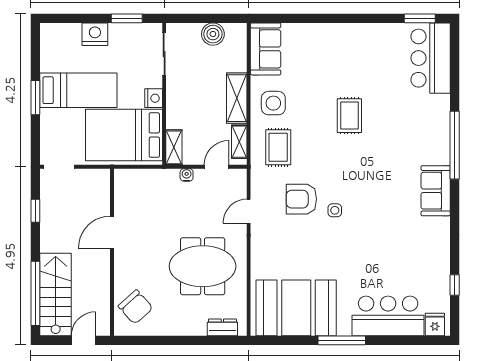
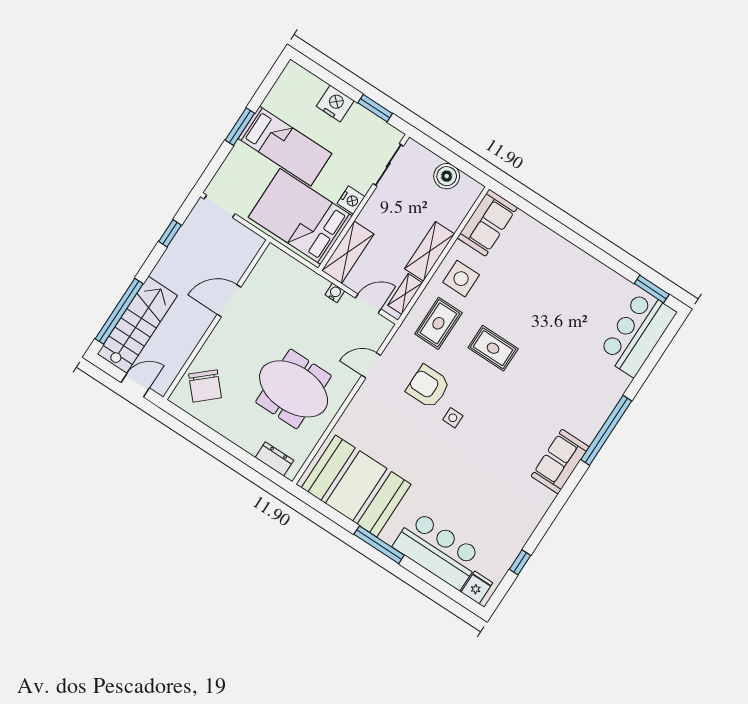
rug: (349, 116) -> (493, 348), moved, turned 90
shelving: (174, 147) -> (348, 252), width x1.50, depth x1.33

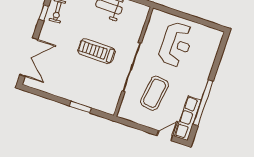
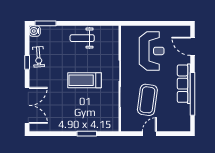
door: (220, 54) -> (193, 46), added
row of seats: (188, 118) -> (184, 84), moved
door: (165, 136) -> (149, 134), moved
━━━━━━━━━━
* [Work to be completed] Everything from the line containing "door: (220, 54) -> (193, 46), added" through the last line of the listing must be reproduced exactly, and no other line.

* [Written answer]
door: (220, 54) -> (193, 46), added
row of seats: (188, 118) -> (184, 84), moved
door: (165, 136) -> (149, 134), moved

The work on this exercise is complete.